- _Assigned task_
Of the entries below, return only those lines from the line with "yellow semicircle: (138, 131)" to the line with "red diamond: (175, 758)", exactly, both included.

- _Records for the task_

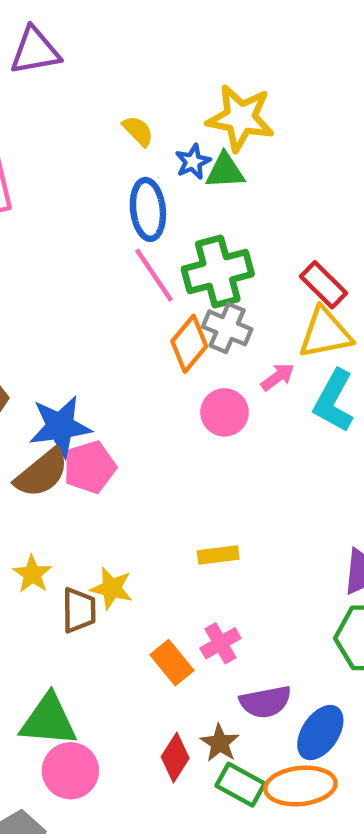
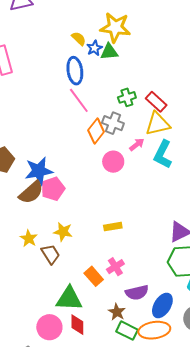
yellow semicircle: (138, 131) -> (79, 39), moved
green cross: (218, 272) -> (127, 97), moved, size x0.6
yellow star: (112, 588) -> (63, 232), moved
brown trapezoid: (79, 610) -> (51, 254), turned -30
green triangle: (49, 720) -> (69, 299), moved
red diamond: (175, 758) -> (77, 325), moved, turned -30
* * *
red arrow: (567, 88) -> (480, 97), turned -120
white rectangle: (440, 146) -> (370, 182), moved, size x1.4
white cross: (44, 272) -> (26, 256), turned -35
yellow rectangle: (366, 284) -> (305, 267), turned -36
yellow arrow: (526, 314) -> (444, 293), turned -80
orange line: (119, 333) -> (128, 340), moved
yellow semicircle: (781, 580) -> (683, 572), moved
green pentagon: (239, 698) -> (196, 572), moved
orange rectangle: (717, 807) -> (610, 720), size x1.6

- _Result of the exercise_
yellow semicircle: (138, 131) -> (79, 39), moved
green cross: (218, 272) -> (127, 97), moved, size x0.6
yellow star: (112, 588) -> (63, 232), moved
brown trapezoid: (79, 610) -> (51, 254), turned -30
green triangle: (49, 720) -> (69, 299), moved
red diamond: (175, 758) -> (77, 325), moved, turned -30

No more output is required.